(Geometric shape edit sequences)
#####
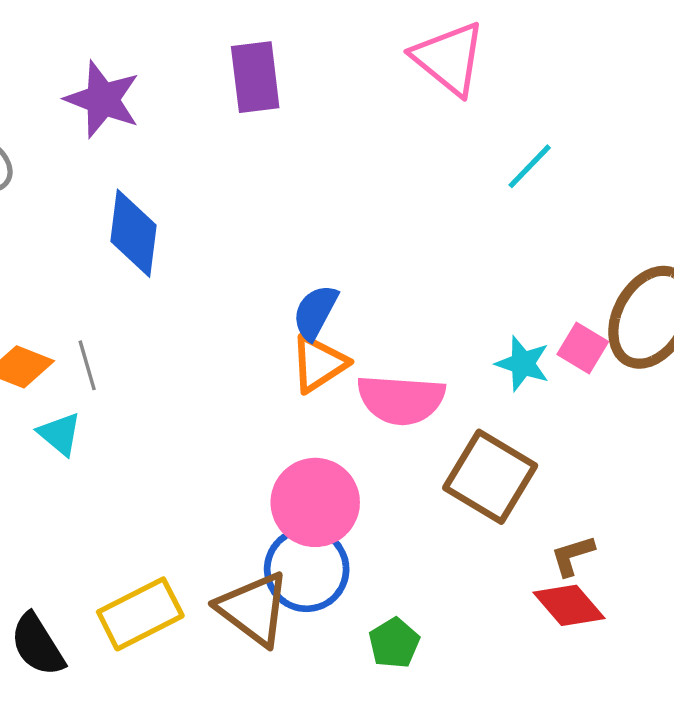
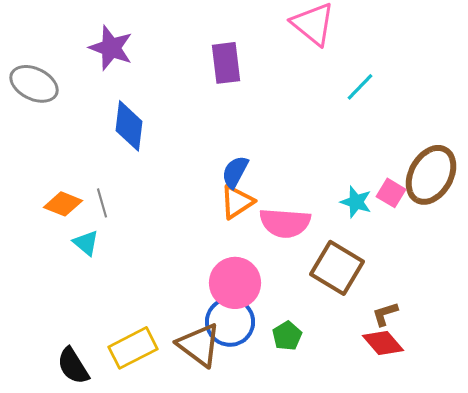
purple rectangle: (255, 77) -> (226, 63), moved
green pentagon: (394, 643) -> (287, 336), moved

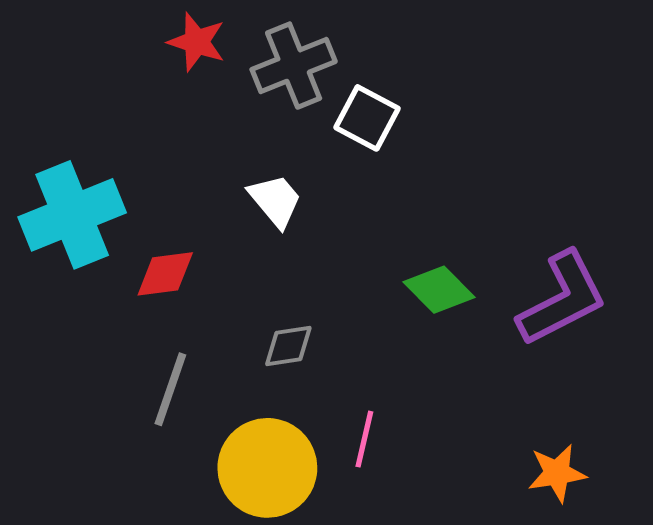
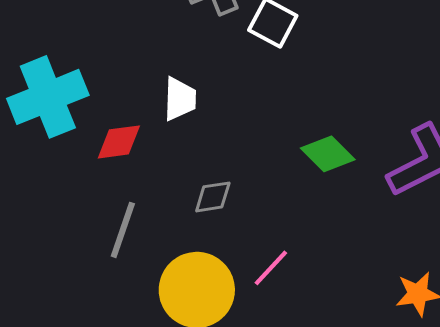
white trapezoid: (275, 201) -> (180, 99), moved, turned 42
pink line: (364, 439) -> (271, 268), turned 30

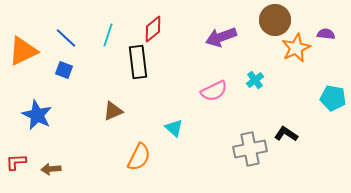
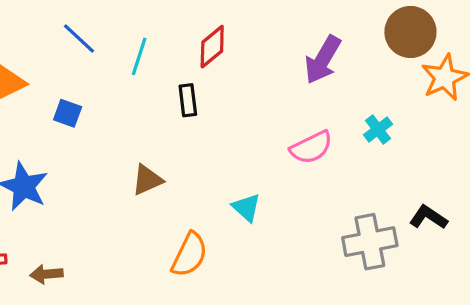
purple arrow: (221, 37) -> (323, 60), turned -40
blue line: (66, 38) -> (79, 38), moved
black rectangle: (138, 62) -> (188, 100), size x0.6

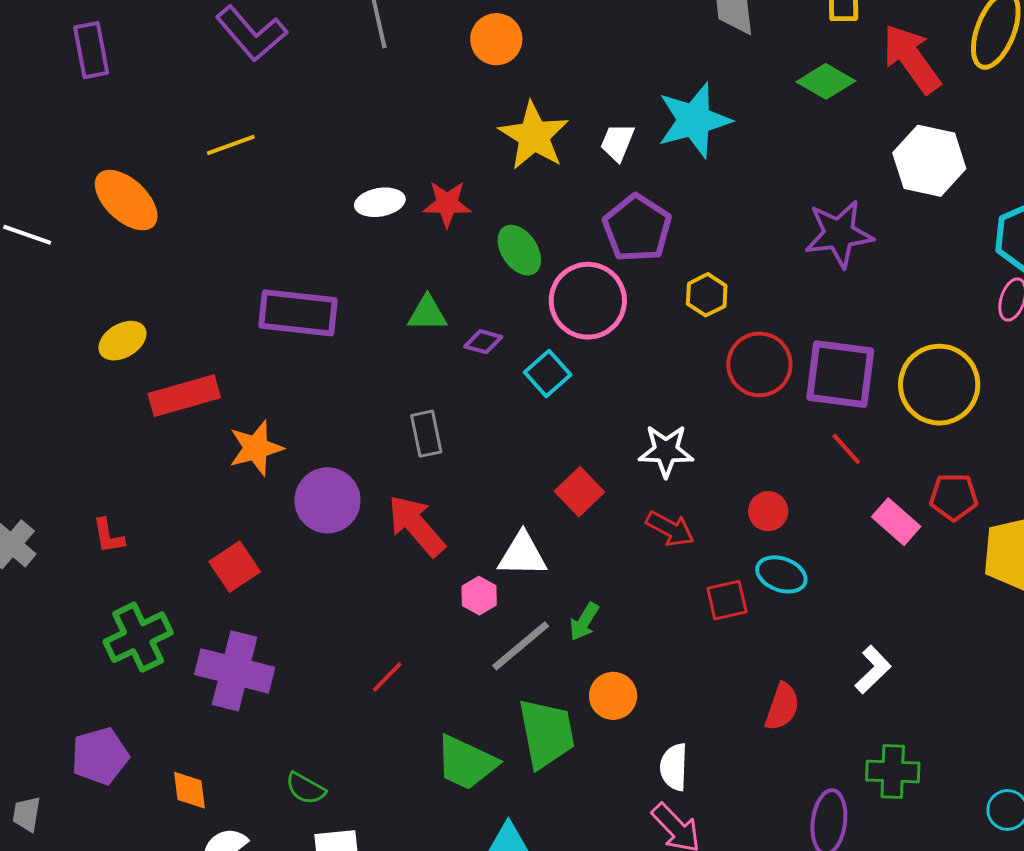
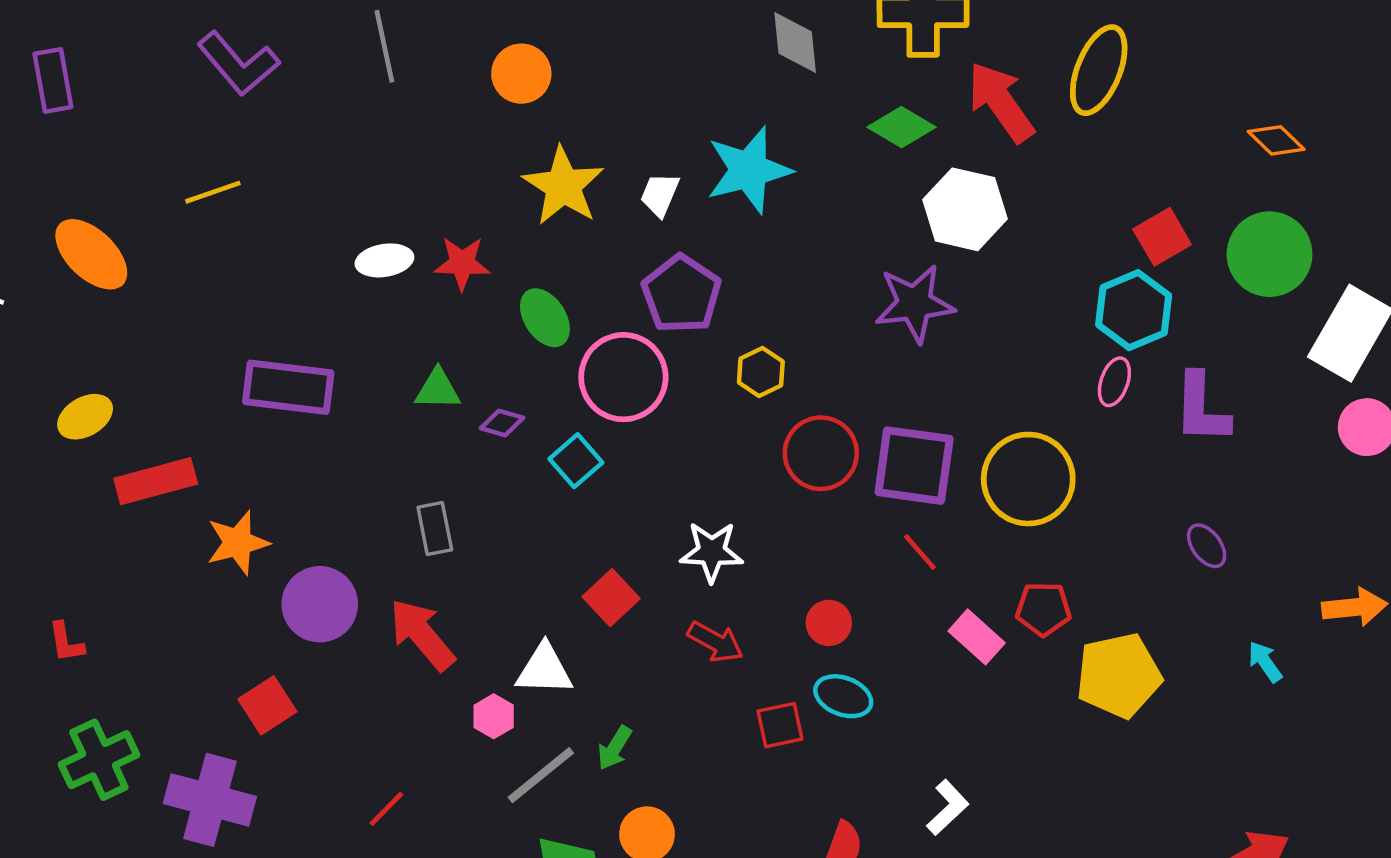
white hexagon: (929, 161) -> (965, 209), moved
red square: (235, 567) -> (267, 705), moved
#####
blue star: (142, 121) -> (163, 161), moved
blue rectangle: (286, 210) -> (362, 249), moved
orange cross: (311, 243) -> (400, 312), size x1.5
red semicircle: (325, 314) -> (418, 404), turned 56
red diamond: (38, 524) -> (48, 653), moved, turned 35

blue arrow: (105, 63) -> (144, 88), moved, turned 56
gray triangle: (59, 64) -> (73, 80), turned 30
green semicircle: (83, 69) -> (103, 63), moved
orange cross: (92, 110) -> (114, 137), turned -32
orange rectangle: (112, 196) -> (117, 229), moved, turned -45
#####
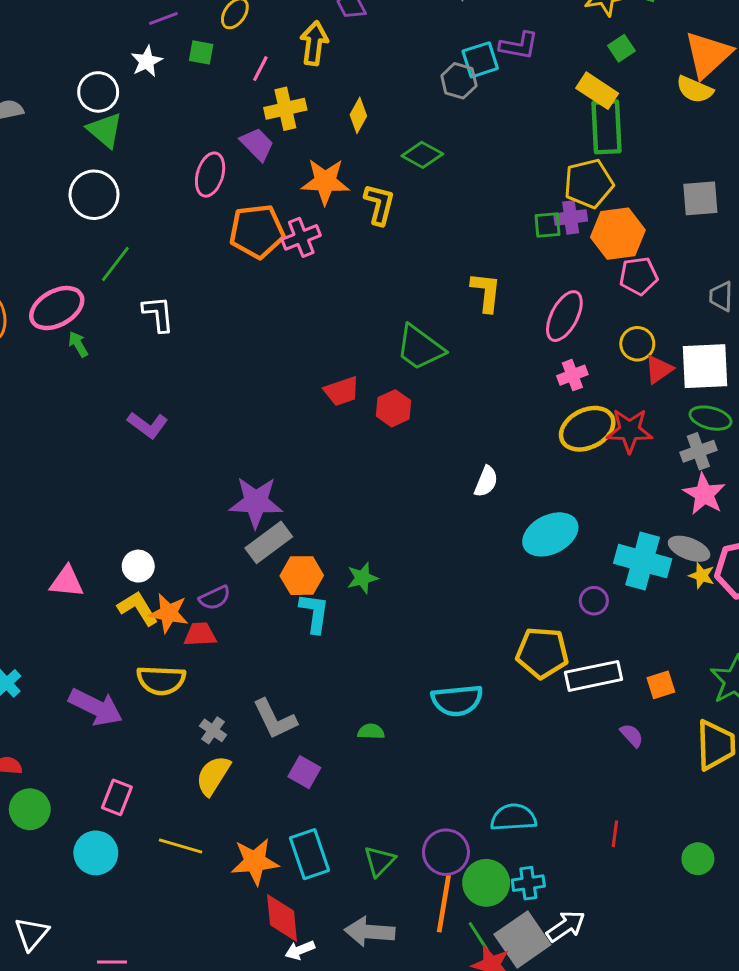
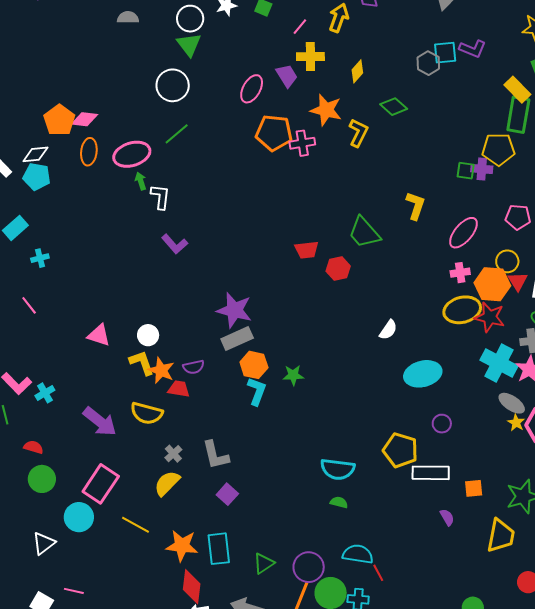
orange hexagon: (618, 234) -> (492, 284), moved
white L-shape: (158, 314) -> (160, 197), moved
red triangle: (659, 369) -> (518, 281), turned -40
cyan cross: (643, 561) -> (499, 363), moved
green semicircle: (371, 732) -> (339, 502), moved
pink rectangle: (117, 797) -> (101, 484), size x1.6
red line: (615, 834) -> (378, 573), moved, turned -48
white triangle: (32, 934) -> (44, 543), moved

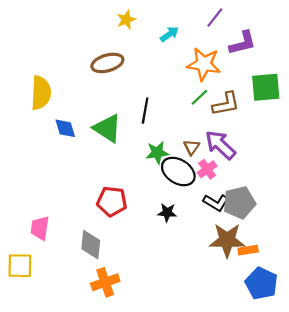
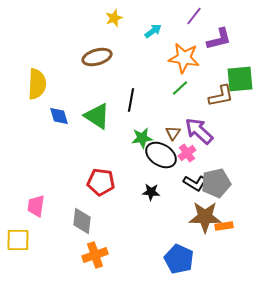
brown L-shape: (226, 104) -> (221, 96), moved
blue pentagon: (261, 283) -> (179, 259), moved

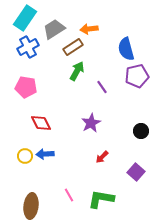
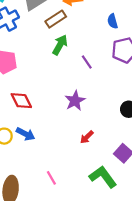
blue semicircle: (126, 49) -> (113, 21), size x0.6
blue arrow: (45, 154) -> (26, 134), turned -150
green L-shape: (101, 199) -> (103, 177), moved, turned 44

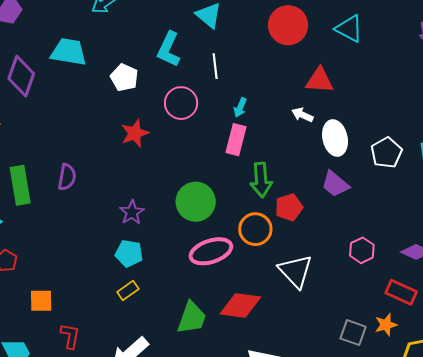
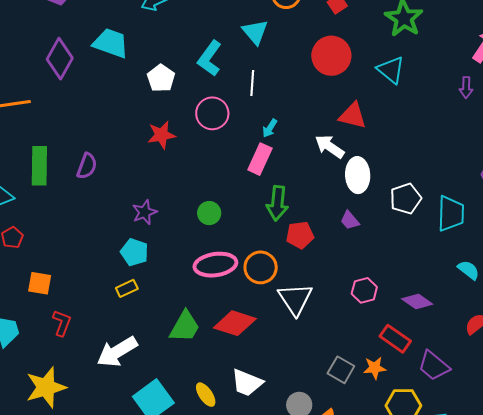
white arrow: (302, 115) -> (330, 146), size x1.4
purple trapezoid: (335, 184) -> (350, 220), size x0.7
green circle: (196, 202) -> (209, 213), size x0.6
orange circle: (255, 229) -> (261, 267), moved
#####
* [Your goal] Starting at the line above that holds "orange cross: (311, 243)" and ending at the line that holds "orange rectangle: (112, 196)", transcribe each line exactly and include no other lines.

* [Written answer]
orange cross: (311, 243) -> (400, 312), size x1.5
red semicircle: (325, 314) -> (418, 404), turned 56
red diamond: (38, 524) -> (48, 653), moved, turned 35

blue arrow: (105, 63) -> (144, 88), moved, turned 56
gray triangle: (59, 64) -> (73, 80), turned 30
green semicircle: (83, 69) -> (103, 63), moved
orange cross: (92, 110) -> (114, 137), turned -32
orange rectangle: (112, 196) -> (117, 229), moved, turned -45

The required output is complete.